→ Work to be completed: Which lines of the rows below contain the word "kern"? Copy out each such line, treating uppercase and lowercase as different.

→ Dataset records:
● ● ● ●

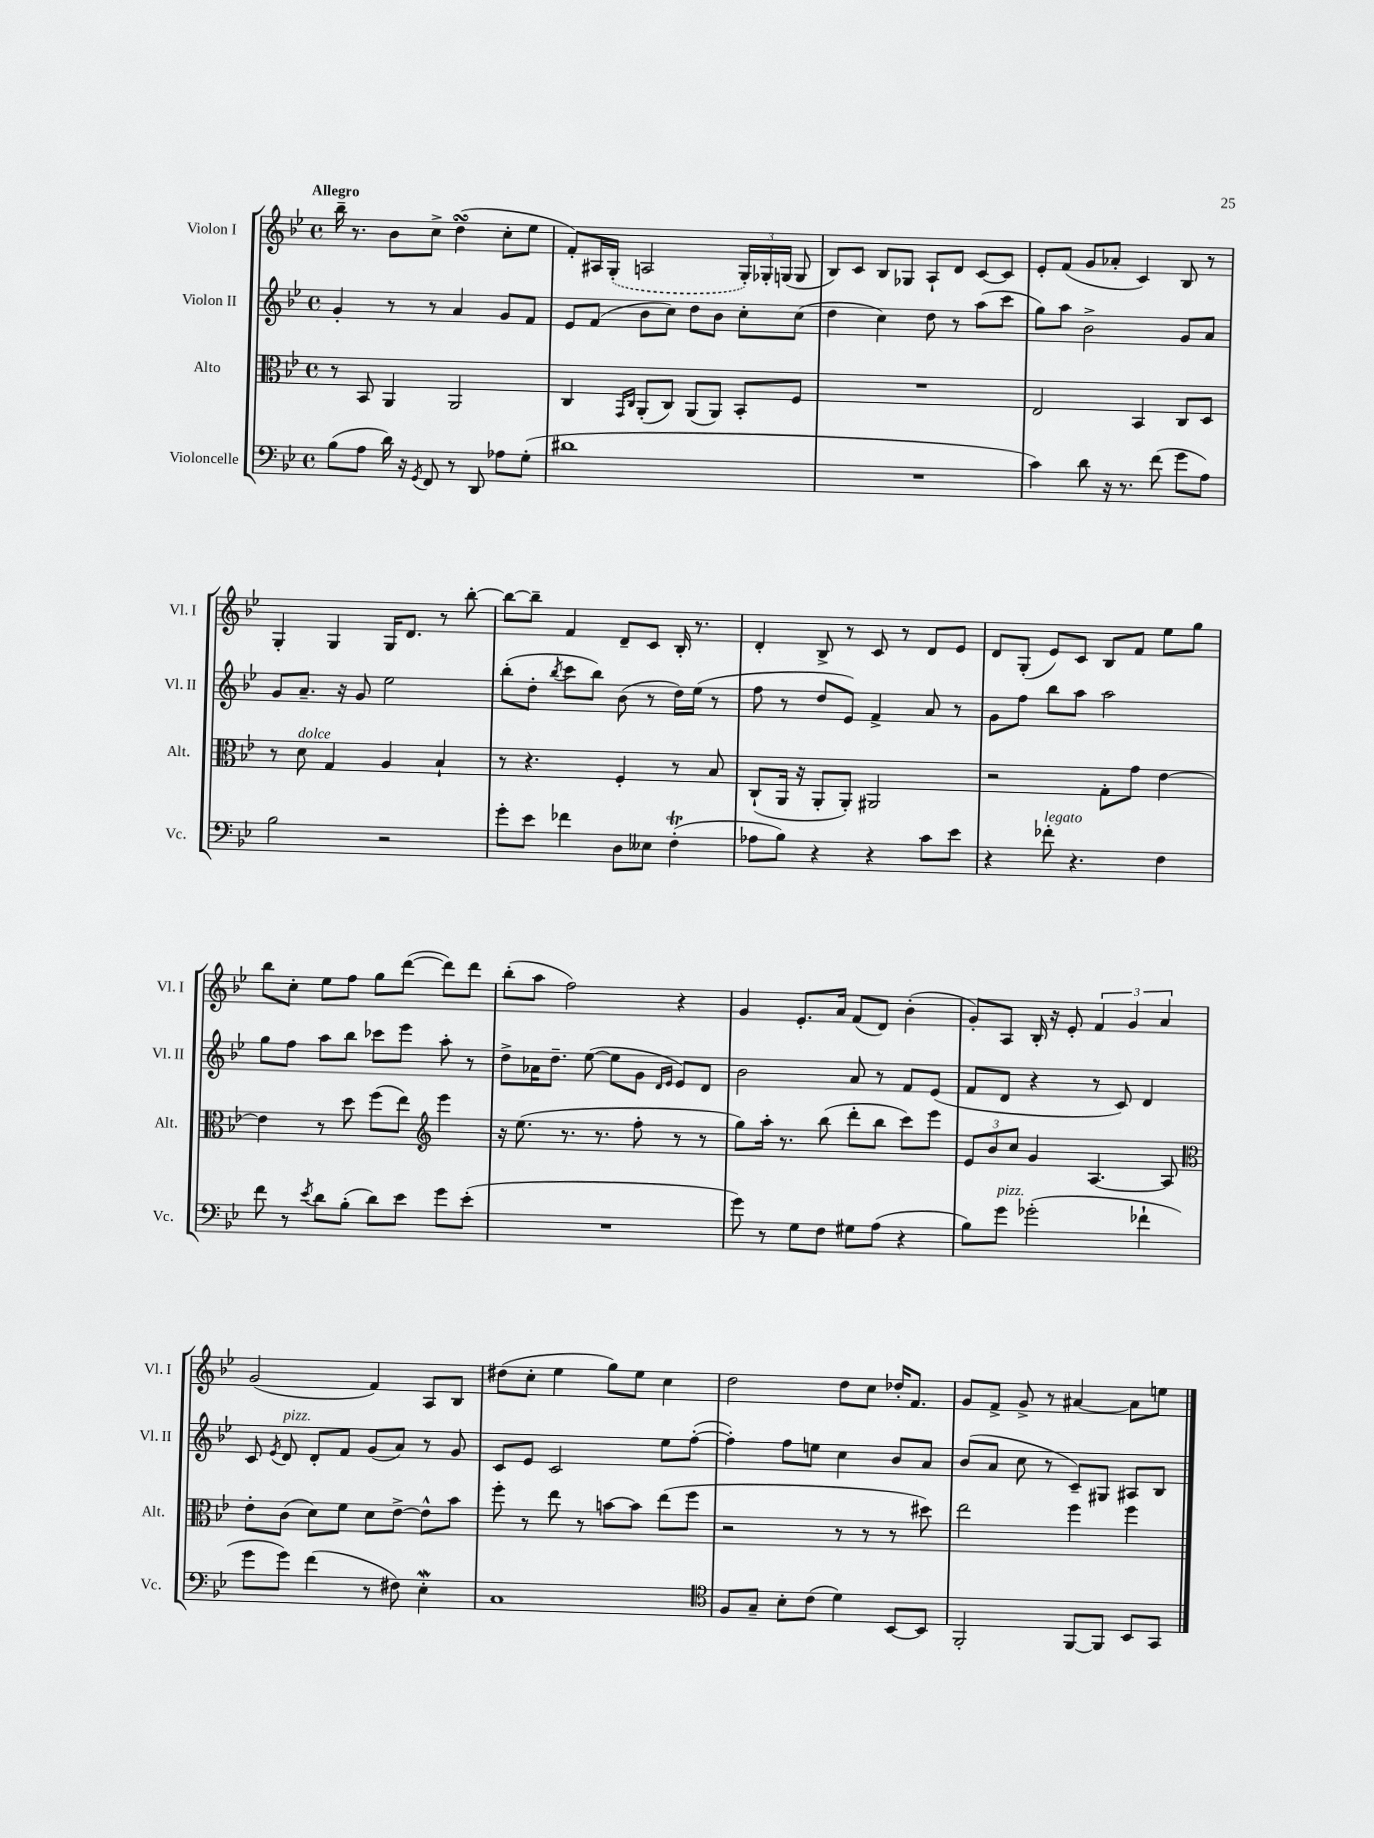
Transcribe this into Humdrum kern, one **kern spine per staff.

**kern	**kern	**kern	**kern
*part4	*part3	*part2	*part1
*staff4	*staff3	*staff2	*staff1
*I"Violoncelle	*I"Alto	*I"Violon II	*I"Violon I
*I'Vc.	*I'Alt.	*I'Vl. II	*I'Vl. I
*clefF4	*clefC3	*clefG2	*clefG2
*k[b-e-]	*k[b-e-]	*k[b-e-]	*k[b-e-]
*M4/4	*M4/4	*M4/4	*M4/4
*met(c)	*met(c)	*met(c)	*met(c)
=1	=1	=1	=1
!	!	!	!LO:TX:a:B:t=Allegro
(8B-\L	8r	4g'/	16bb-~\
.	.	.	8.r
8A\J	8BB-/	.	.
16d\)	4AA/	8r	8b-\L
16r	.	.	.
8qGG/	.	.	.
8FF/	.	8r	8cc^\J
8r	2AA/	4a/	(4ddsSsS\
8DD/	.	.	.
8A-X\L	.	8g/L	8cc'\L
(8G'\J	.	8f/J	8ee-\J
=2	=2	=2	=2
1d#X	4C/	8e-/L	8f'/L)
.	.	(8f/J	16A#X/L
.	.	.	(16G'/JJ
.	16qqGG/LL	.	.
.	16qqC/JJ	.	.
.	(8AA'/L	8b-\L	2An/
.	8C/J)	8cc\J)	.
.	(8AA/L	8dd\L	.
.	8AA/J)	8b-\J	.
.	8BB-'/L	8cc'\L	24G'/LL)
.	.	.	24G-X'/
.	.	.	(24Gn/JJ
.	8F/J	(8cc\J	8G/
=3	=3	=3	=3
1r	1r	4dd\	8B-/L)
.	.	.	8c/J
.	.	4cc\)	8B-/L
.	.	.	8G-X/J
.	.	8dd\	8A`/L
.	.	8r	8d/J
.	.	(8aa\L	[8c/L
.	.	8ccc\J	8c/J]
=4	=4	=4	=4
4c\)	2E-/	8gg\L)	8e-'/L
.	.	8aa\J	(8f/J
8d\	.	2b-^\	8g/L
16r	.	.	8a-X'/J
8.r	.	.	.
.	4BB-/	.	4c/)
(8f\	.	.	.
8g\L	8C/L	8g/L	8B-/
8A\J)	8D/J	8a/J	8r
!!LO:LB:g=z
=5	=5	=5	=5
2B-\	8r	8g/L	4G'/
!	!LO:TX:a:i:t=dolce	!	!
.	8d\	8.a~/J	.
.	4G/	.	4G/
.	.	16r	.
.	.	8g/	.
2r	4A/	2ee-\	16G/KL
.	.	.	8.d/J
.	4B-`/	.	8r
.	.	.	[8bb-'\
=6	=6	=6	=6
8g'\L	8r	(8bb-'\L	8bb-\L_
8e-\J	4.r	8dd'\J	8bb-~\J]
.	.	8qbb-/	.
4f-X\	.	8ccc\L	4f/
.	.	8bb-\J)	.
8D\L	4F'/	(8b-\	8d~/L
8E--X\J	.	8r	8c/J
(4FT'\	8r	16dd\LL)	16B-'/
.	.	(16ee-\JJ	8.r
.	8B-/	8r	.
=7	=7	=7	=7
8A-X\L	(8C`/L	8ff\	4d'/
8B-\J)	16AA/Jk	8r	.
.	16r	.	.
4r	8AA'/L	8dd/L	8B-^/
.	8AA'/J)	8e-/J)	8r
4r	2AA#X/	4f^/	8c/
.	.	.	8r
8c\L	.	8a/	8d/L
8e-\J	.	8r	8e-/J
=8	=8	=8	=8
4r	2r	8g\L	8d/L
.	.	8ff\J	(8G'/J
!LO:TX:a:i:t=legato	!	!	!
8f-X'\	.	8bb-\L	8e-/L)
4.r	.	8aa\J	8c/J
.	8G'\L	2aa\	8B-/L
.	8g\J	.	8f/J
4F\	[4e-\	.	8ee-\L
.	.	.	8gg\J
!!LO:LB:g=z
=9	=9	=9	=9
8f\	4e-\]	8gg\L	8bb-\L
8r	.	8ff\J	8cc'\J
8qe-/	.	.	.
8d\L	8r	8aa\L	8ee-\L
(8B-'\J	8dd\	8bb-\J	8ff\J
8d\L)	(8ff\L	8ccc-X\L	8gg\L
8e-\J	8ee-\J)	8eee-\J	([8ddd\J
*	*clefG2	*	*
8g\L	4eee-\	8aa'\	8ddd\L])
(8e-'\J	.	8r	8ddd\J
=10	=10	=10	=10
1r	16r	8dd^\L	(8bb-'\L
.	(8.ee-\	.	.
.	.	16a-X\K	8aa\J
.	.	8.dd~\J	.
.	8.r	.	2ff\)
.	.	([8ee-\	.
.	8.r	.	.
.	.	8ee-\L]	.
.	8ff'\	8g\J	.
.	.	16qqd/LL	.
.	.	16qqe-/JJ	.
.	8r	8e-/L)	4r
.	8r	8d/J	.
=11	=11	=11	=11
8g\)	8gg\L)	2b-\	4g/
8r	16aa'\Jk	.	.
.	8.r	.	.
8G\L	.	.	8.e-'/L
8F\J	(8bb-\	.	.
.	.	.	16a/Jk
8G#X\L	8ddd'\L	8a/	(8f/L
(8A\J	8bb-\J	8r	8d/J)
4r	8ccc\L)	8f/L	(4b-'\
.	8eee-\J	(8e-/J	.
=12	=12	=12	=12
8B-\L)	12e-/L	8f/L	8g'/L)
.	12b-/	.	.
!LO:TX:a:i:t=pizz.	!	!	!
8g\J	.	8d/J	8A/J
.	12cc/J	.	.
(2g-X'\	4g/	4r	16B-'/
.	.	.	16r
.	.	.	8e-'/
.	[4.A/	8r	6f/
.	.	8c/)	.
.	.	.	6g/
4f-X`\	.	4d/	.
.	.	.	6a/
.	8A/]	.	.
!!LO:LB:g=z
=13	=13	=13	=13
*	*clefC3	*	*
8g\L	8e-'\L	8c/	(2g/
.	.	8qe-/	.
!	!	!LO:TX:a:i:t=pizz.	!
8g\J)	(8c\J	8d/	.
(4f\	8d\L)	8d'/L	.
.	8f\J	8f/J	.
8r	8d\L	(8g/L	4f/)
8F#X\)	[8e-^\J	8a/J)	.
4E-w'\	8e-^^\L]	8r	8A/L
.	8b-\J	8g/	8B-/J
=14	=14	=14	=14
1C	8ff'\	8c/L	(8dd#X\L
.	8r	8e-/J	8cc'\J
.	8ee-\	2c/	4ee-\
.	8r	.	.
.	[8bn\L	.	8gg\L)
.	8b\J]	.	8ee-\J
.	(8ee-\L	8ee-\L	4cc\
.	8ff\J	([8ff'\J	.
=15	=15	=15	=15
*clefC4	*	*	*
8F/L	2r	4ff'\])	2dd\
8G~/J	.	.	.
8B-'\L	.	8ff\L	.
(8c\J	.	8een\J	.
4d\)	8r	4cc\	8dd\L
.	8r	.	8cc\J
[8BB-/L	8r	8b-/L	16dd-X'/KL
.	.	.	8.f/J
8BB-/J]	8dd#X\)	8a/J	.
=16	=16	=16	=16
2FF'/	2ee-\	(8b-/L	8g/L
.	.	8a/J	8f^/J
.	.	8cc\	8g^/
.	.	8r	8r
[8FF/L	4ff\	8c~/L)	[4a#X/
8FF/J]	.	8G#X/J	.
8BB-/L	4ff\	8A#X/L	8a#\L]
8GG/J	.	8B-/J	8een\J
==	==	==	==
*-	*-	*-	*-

● ● ● ●

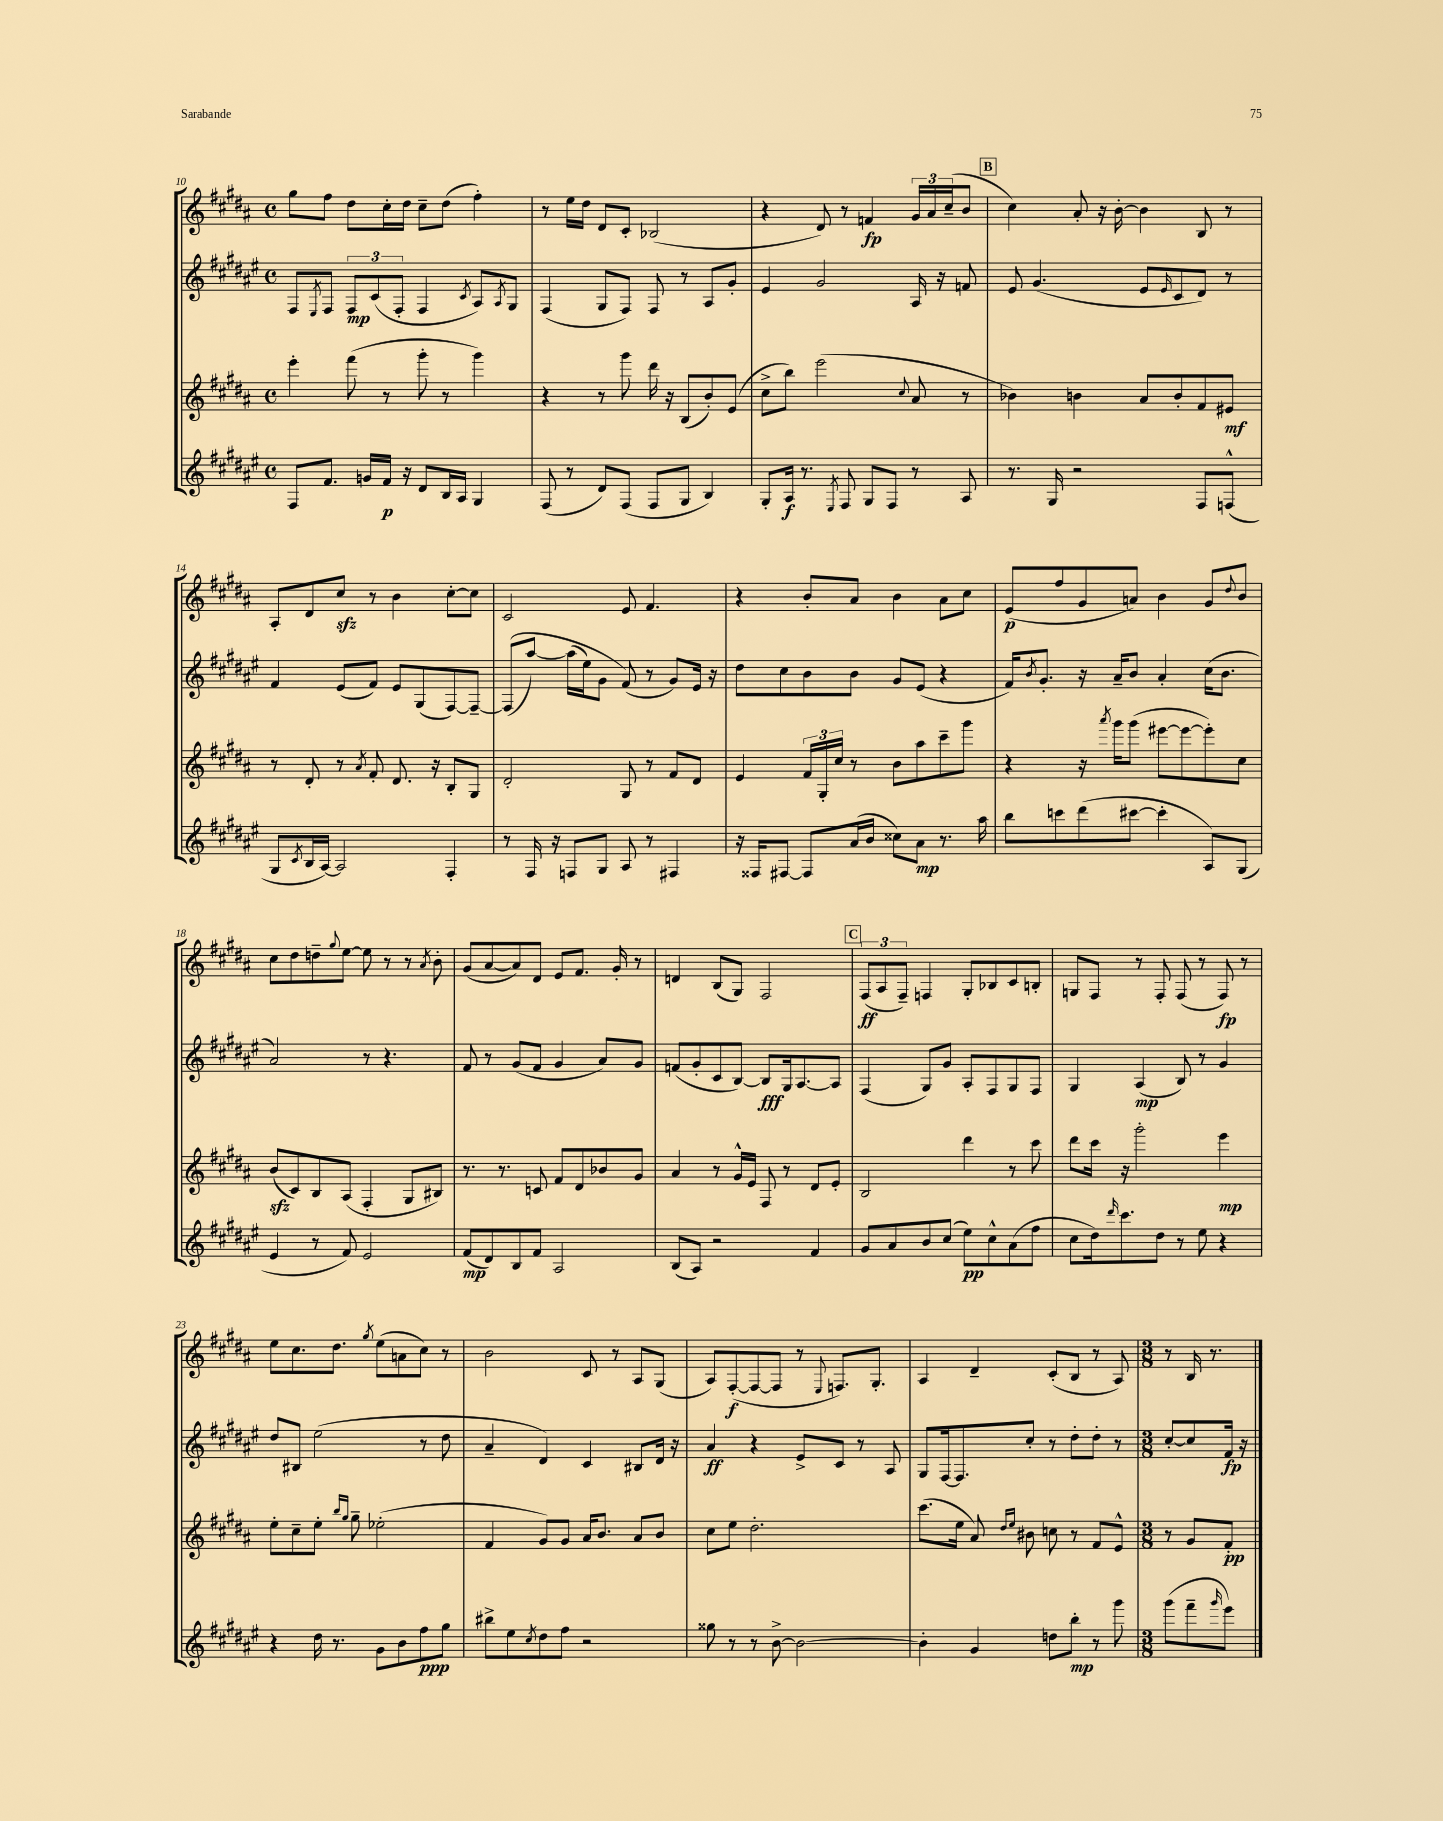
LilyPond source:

● ● ● ●

→ Output for this task:
Transcribe this into Humdrum kern, one **kern spine per staff.
**kern	**kern	**kern	**kern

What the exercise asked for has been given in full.